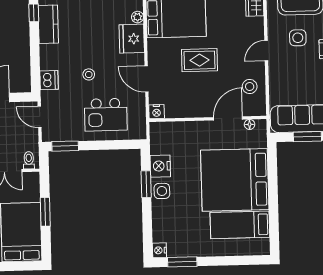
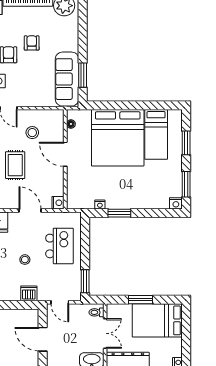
door: (147, 79) -> (30, 211), swing flipped
stool: (250, 87) -> (32, 133), moved
door: (40, 117) -> (60, 302), hinge flipped
door: (228, 118) -> (65, 154), moved
nightstand: (160, 166) -> (100, 205), width x0.53, depth x0.56
side table: (162, 191) -> (126, 200), removed
window: (231, 261) -> (186, 143), added

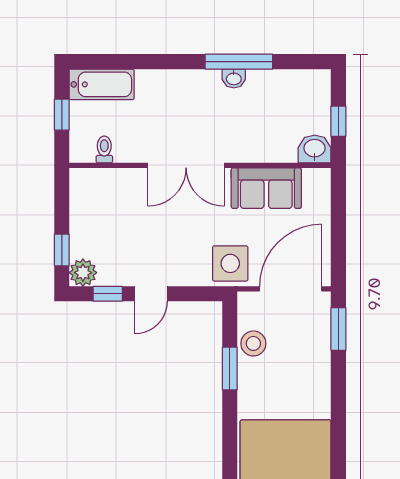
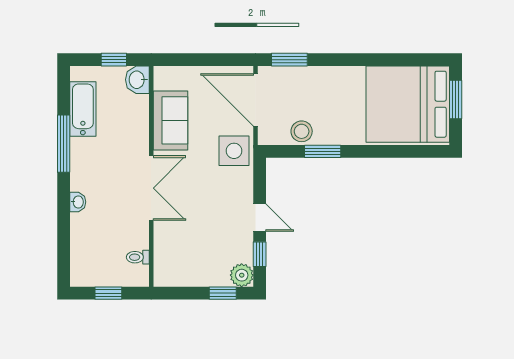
washbasin: (234, 78) -> (78, 202), moved
bathtub: (102, 84) -> (83, 109), moved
--*--
- _Action item_: Give back, word for word, the lines from the one with "door: (40, 117) -> (60, 302), hinge flipped" to the end of the records above, and no pictures.

- _Expected answer_:
door: (40, 117) -> (60, 302), hinge flipped
door: (228, 118) -> (65, 154), moved
nightstand: (160, 166) -> (100, 205), width x0.53, depth x0.56
side table: (162, 191) -> (126, 200), removed
window: (231, 261) -> (186, 143), added

washbasin: (234, 78) -> (78, 202), moved
bathtub: (102, 84) -> (83, 109), moved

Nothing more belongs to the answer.